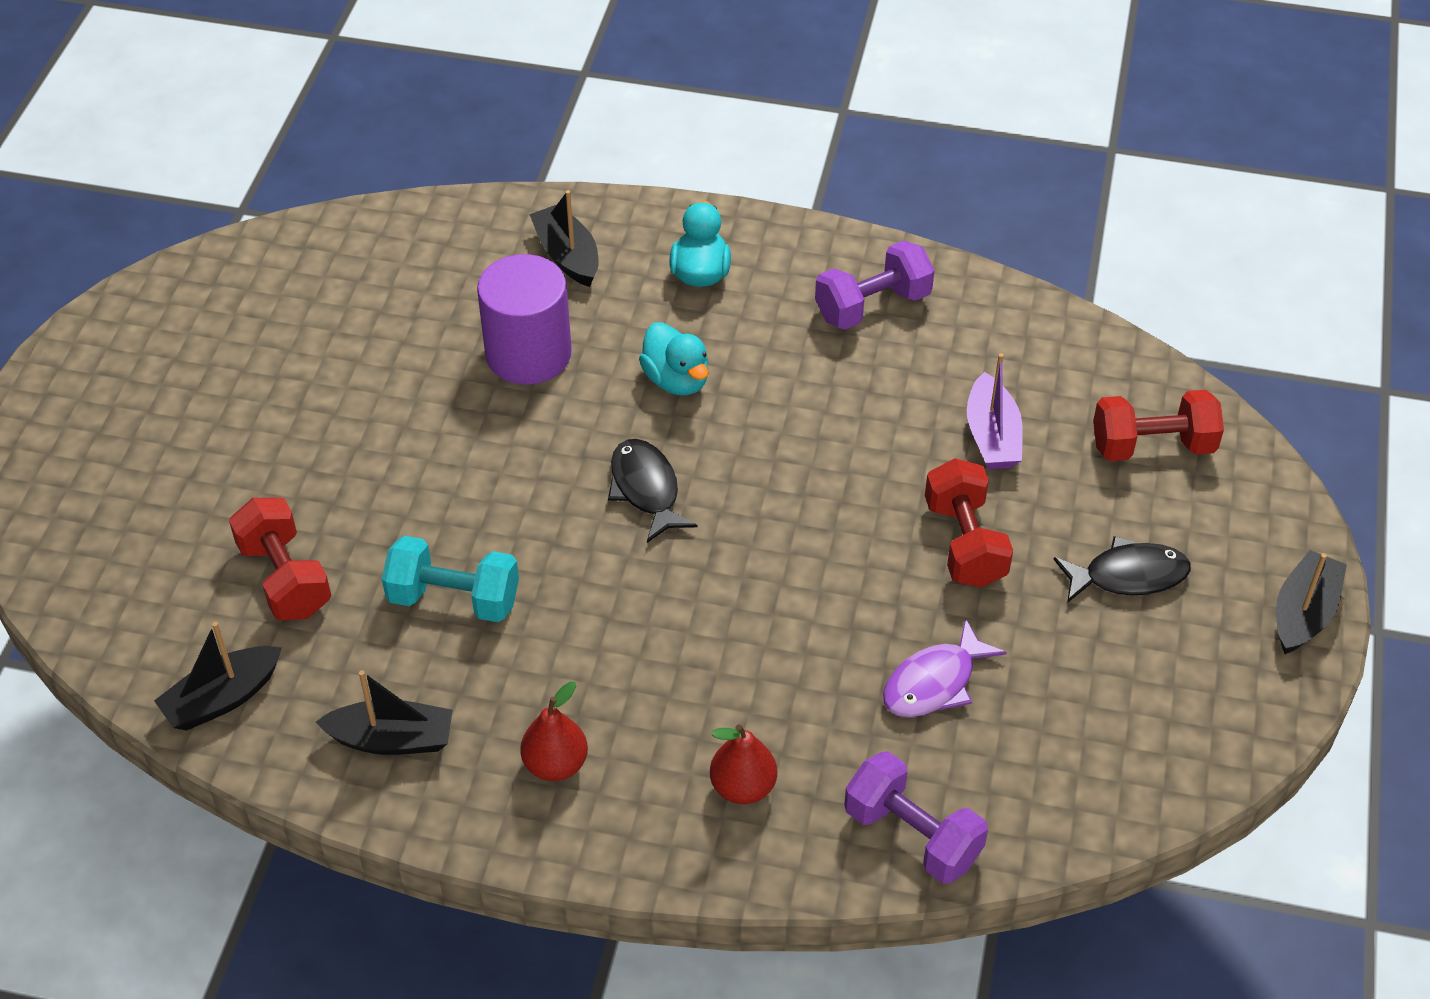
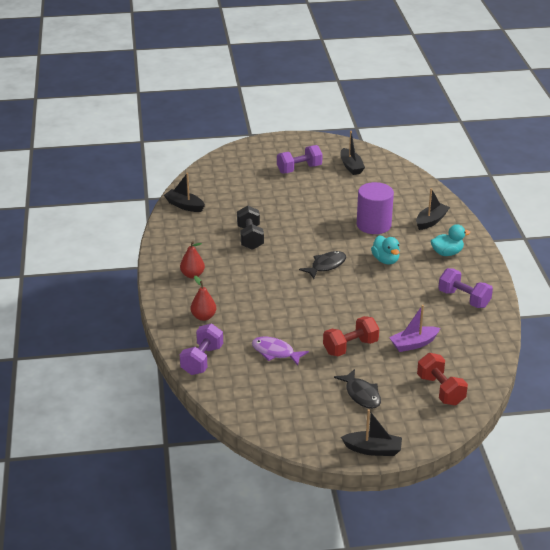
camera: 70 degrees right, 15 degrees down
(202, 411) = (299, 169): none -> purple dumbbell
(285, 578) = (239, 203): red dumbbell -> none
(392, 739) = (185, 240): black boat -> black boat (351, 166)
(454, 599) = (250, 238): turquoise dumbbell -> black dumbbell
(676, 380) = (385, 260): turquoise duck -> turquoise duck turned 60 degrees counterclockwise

※ ※ ※

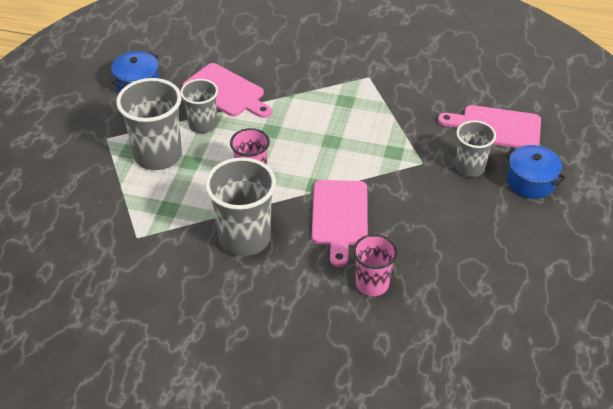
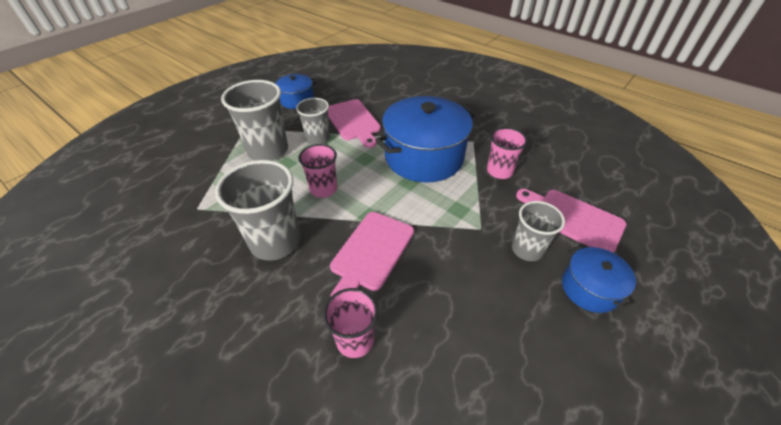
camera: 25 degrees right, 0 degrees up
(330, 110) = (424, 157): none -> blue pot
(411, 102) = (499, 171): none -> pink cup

※ ※ ※

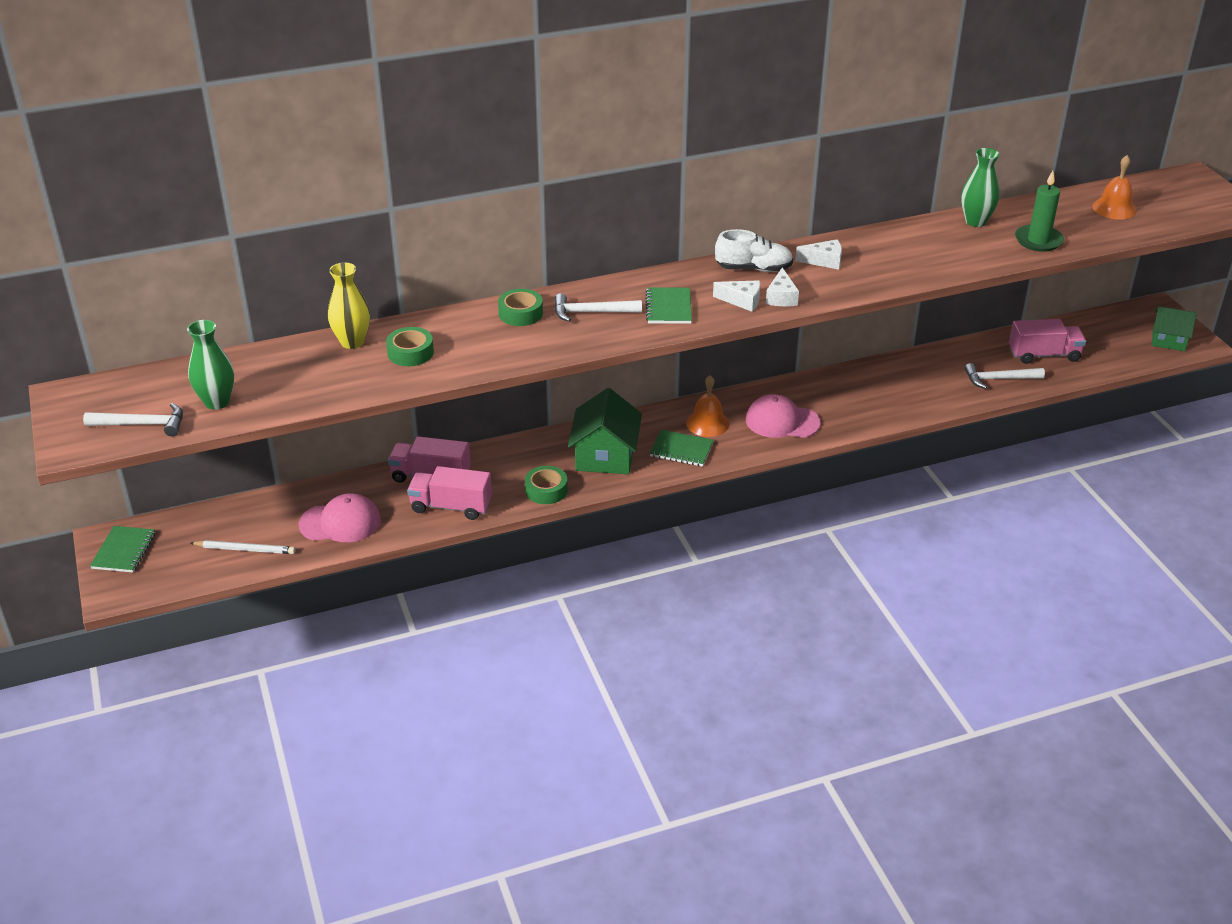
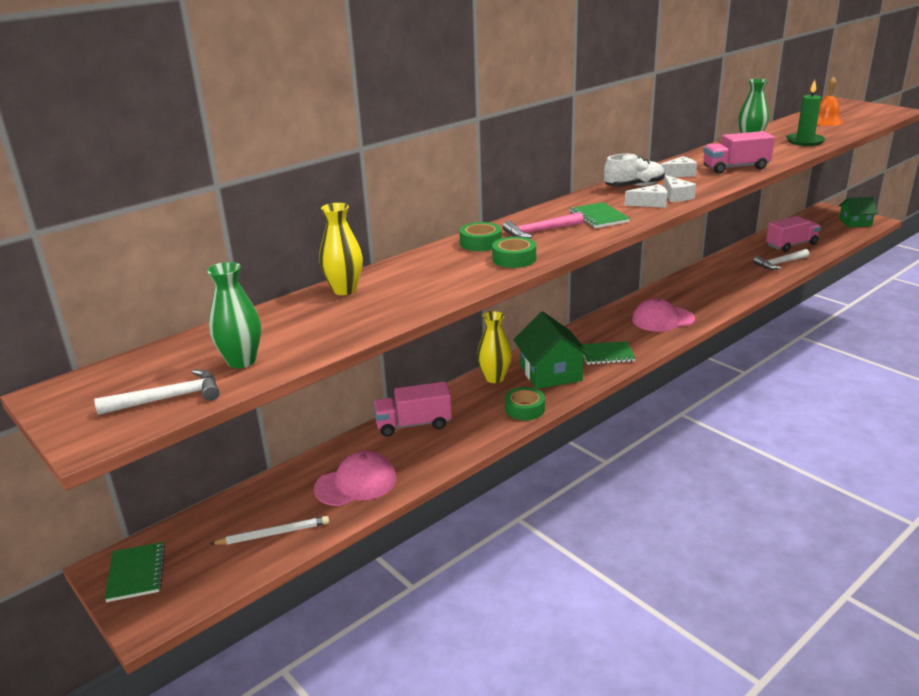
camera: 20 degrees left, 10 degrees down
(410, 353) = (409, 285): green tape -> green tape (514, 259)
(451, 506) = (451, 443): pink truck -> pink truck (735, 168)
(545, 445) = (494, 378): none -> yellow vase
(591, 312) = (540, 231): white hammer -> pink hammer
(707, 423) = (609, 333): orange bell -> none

※ ※ ※

--- Exercise prompt ---
Output the lines of the records above exactly as they appear, from the line containing "camera: 70 degrees right, 15 degrees down" through the line containing "(676, 380) = (385, 260): turquoise".

--- Written reply ---
camera: 70 degrees right, 15 degrees down
(202, 411) = (299, 169): none -> purple dumbbell
(285, 578) = (239, 203): red dumbbell -> none
(392, 739) = (185, 240): black boat -> black boat (351, 166)
(454, 599) = (250, 238): turquoise dumbbell -> black dumbbell
(676, 380) = (385, 260): turquoise duck -> turquoise duck turned 60 degrees counterclockwise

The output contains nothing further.